-- Information shown follows --
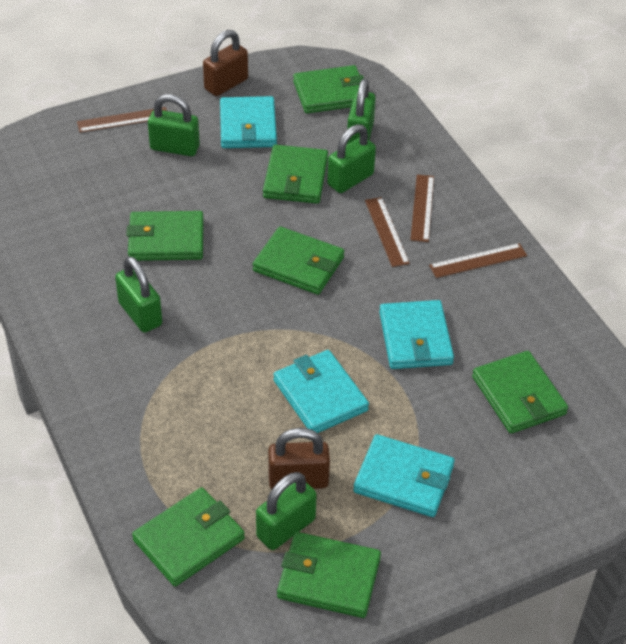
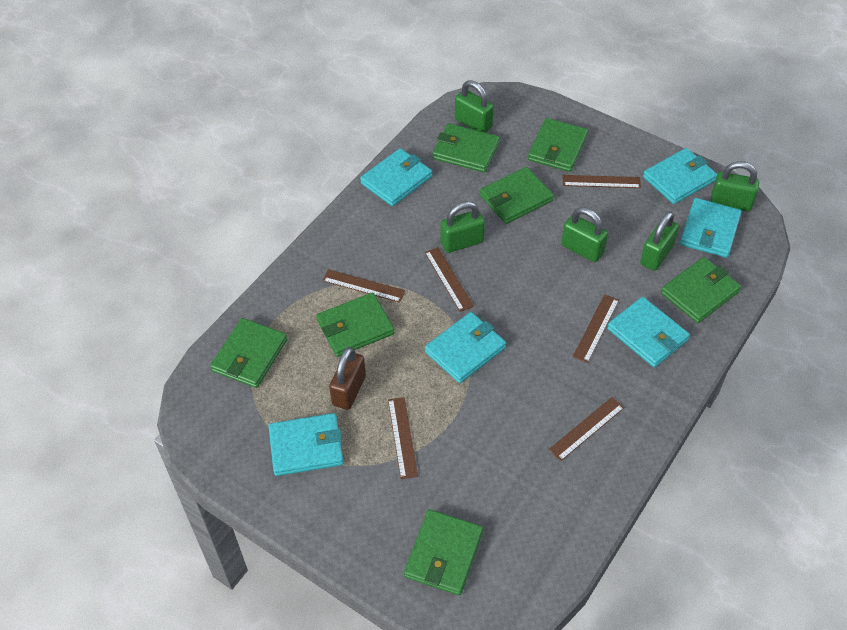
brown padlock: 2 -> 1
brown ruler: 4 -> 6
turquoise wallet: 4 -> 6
-- Information shown concluded --
-- Information shown follows --
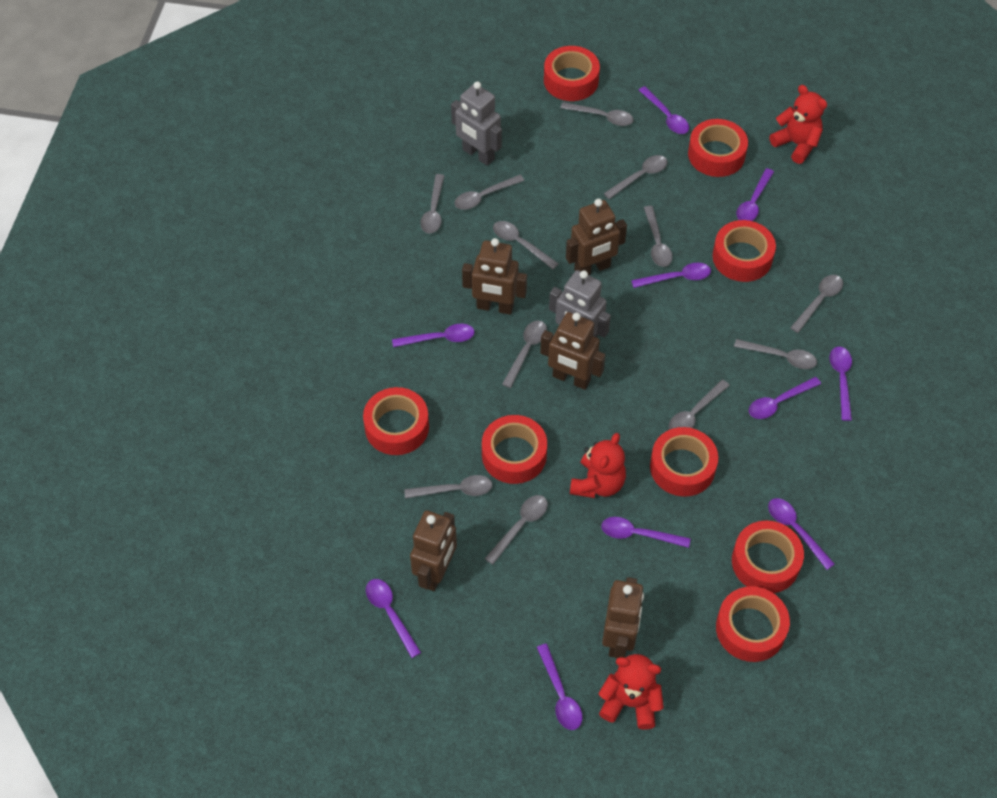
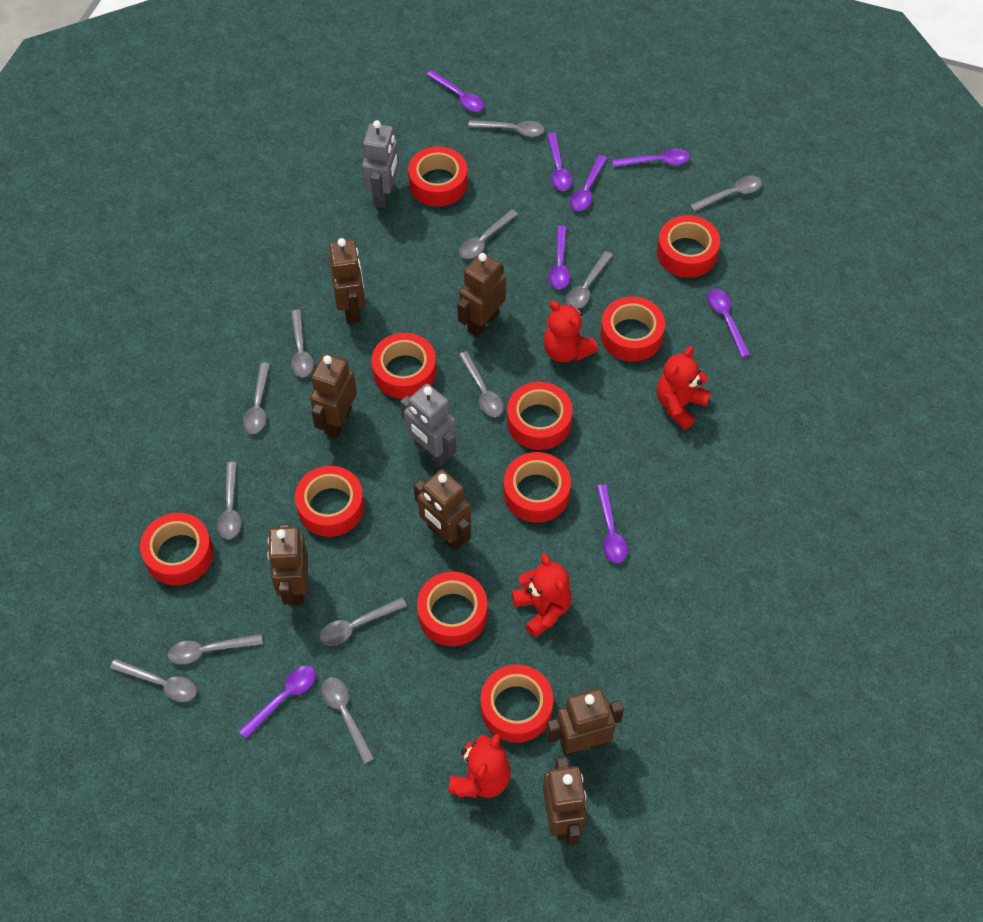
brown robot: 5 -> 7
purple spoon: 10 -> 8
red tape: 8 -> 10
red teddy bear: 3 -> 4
-- Information shown concluded --
-- Information shown follows --
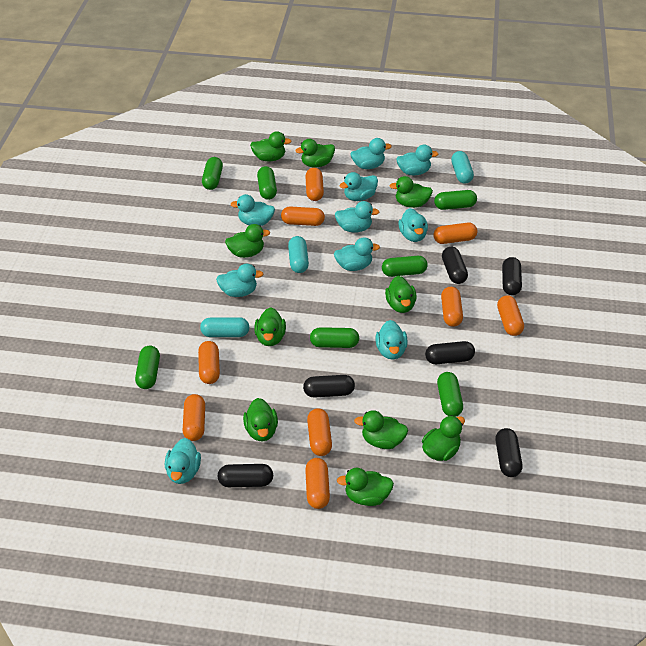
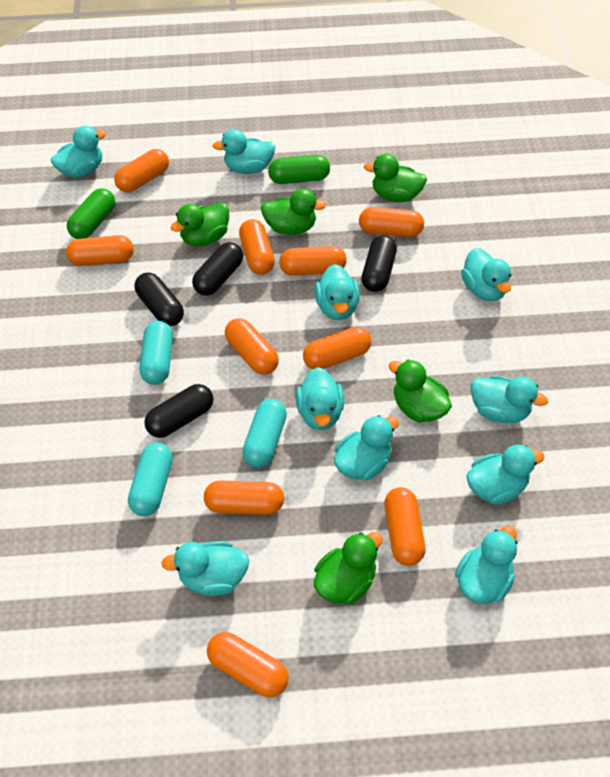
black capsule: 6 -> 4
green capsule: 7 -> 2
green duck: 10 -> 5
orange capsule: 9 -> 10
-- Information shown concluded --
Scan the material above. Return every line containing the string "brown".

Answer for this exercise>
brown padlock: 2 -> 1
brown ruler: 4 -> 6
brown robot: 5 -> 7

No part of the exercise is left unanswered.